* _PROVIDED RECORDS_:
>>
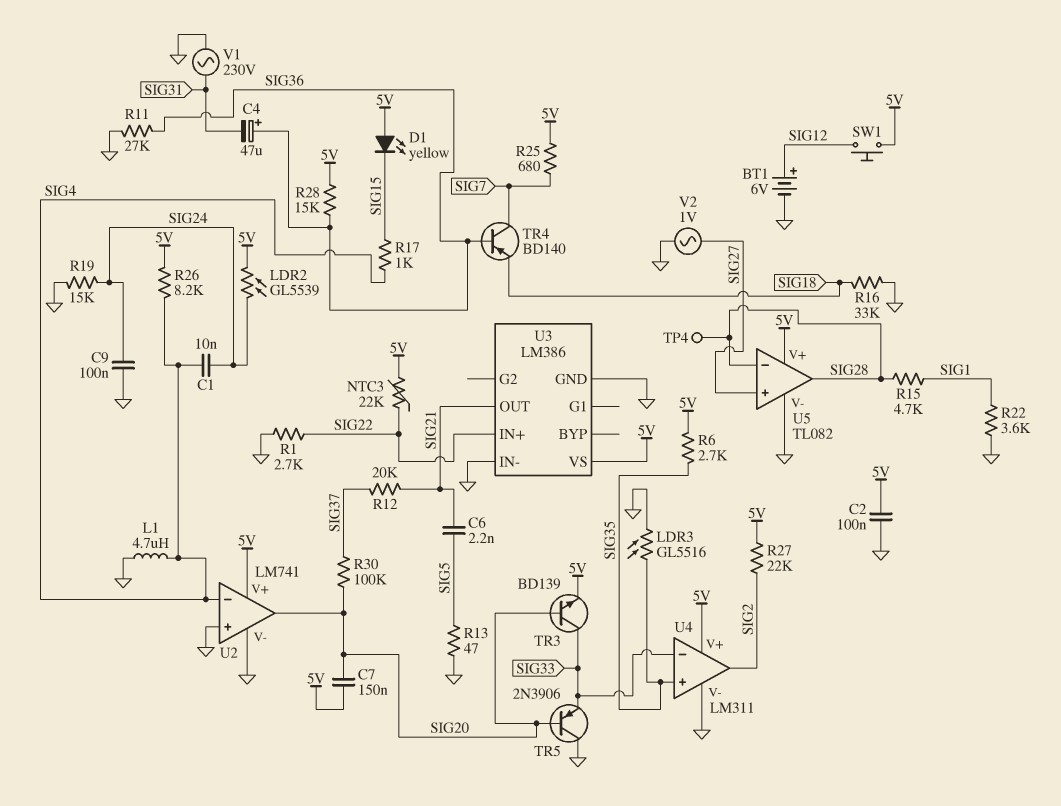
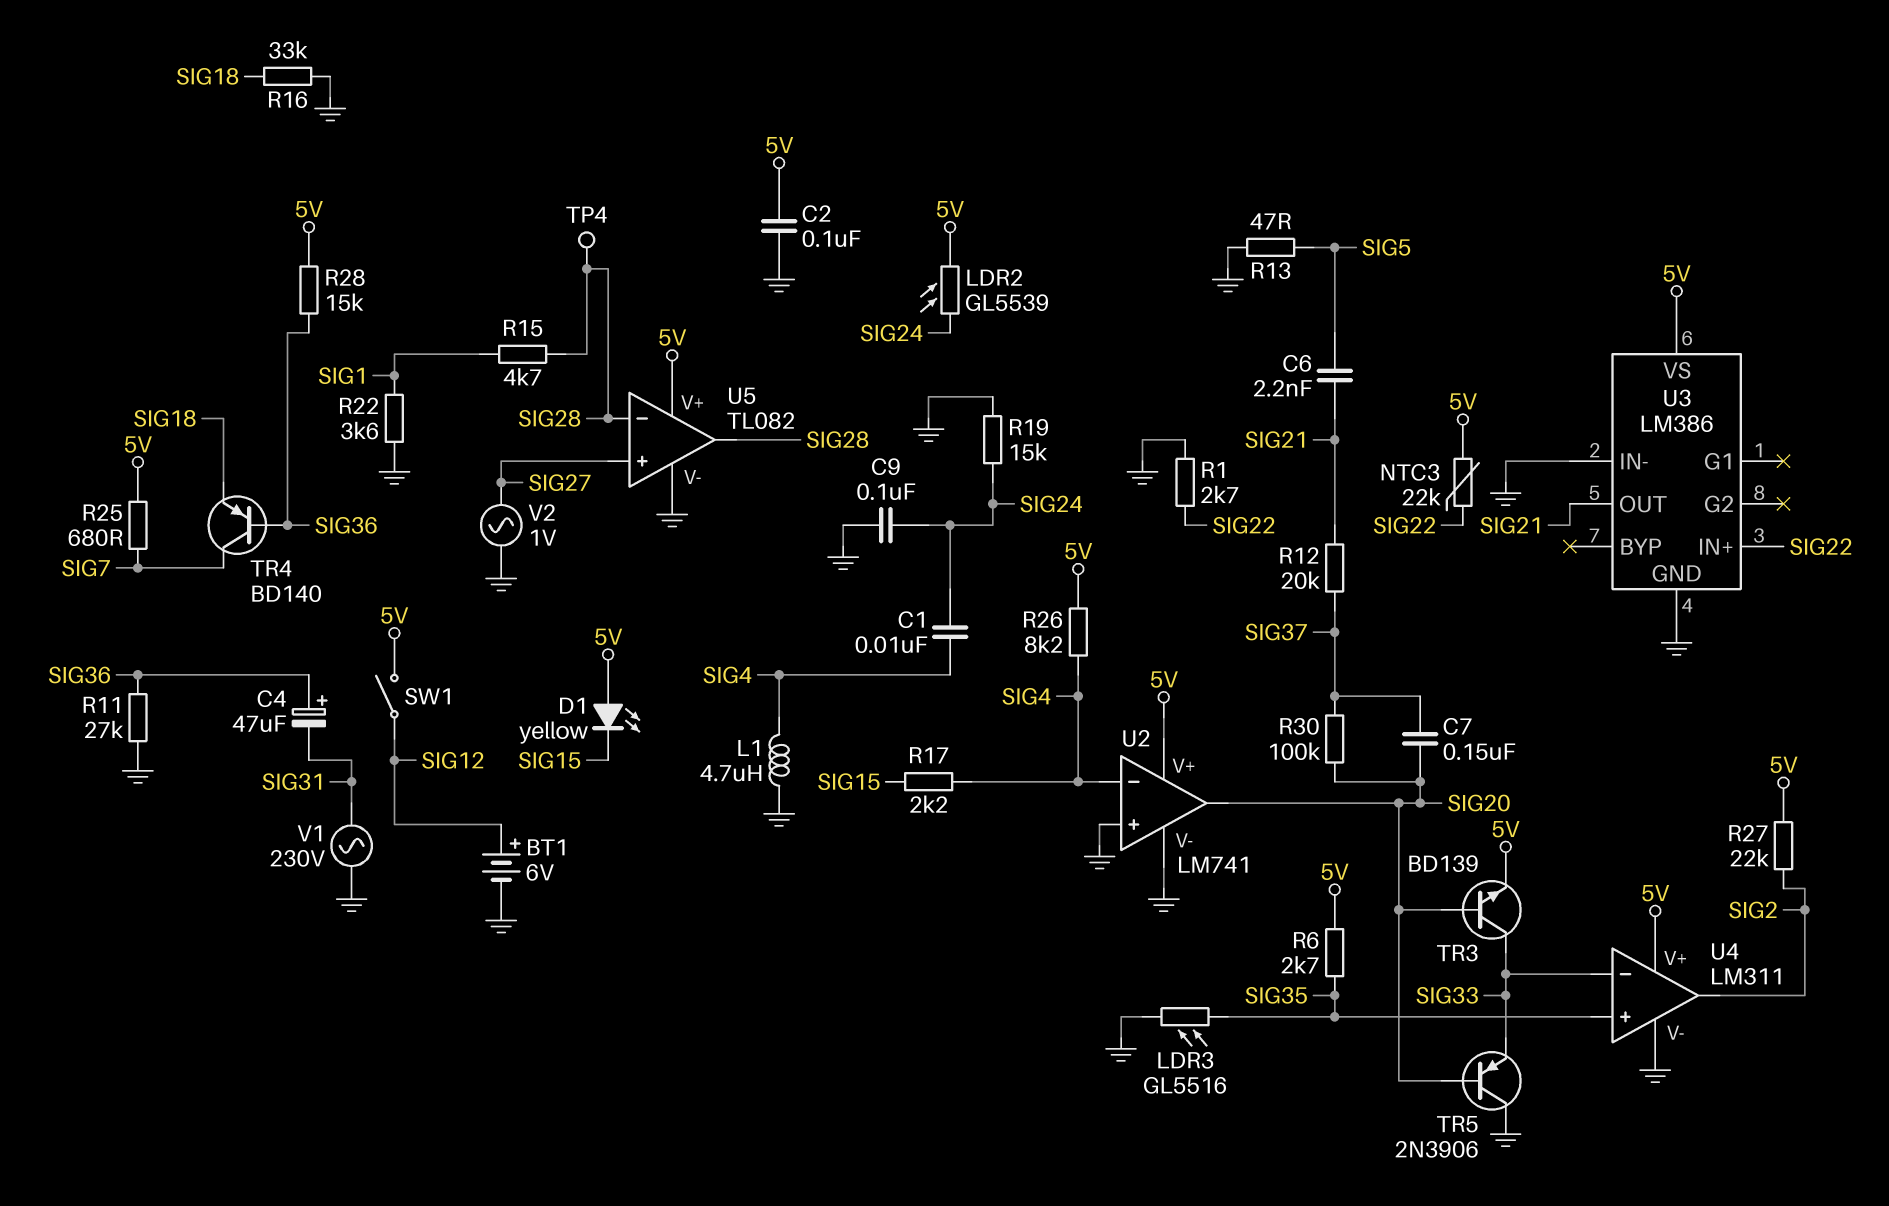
C7: 150nF (5V, SIG20) -> 150nF (SIG20, SIG37)
R17: 1k (SIG4, SIG15) -> 2.2k (SIG4, SIG15)
SW1: button (5V, SIG12) -> switch (5V, SIG12)

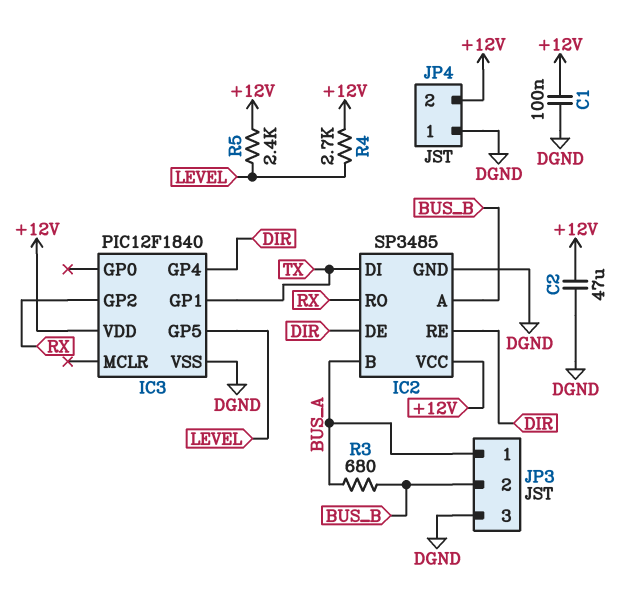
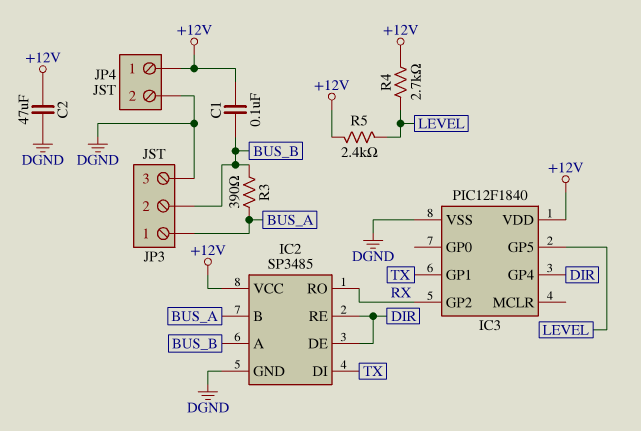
C1: 100nF (+12V, DGND) -> 100nF (+12V, BUS_B)
JP4 pin 1: DGND -> +12V
JP4 pin 2: +12V -> DGND
R3: 680 (BUS_A, BUS_B) -> 390 (BUS_A, BUS_B)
<<
* _ABOUT THIS EXERCISE_:
Retype the records exactly. Any image in them should not appear in what you write.

* _EXERCISE SOLUTION_:
C7: 150nF (5V, SIG20) -> 150nF (SIG20, SIG37)
R17: 1k (SIG4, SIG15) -> 2.2k (SIG4, SIG15)
SW1: button (5V, SIG12) -> switch (5V, SIG12)

C1: 100nF (+12V, DGND) -> 100nF (+12V, BUS_B)
JP4 pin 1: DGND -> +12V
JP4 pin 2: +12V -> DGND
R3: 680 (BUS_A, BUS_B) -> 390 (BUS_A, BUS_B)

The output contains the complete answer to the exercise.